> **EXERCISE DESCRIPTION**
Find the line that contains "camera: 135 degrees left, 25 degrees up" in the entries below. Output it and each later line exactly, and nothing else.

> **SOURCE MATERIAL**
*** Begin section ***

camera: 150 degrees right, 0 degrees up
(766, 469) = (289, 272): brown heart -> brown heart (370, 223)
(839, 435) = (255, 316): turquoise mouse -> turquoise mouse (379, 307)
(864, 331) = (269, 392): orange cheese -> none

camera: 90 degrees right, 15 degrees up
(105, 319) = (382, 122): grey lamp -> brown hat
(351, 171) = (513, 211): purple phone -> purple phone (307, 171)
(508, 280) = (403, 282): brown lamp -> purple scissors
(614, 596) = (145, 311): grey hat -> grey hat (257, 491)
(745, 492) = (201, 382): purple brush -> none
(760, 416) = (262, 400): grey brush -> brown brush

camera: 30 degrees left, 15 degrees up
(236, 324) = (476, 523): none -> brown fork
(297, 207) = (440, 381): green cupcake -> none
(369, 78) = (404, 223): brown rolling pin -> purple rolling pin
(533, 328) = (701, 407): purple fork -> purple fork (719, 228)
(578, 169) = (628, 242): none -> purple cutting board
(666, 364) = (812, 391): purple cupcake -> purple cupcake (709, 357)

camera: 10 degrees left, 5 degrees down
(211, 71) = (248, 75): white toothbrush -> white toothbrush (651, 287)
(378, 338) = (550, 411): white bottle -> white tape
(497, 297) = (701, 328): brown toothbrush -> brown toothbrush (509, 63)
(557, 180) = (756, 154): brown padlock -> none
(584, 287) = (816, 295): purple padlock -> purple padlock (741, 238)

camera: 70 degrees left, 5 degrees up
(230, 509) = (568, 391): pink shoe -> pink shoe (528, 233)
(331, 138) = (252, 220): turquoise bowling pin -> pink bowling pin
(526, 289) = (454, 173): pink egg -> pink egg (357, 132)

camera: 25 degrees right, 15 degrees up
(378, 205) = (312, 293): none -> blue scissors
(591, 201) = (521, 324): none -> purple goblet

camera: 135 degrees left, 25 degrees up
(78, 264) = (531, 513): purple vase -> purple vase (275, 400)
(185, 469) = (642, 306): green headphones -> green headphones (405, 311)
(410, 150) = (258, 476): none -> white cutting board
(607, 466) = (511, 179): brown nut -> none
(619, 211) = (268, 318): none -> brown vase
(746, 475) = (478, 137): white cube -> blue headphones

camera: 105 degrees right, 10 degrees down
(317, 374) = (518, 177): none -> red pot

*** End section ***

> **TASK ANSWER**
camera: 135 degrees left, 25 degrees up
(78, 264) = (531, 513): purple vase -> purple vase (275, 400)
(185, 469) = (642, 306): green headphones -> green headphones (405, 311)
(410, 150) = (258, 476): none -> white cutting board
(607, 466) = (511, 179): brown nut -> none
(619, 211) = (268, 318): none -> brown vase
(746, 475) = (478, 137): white cube -> blue headphones

camera: 105 degrees right, 10 degrees down
(317, 374) = (518, 177): none -> red pot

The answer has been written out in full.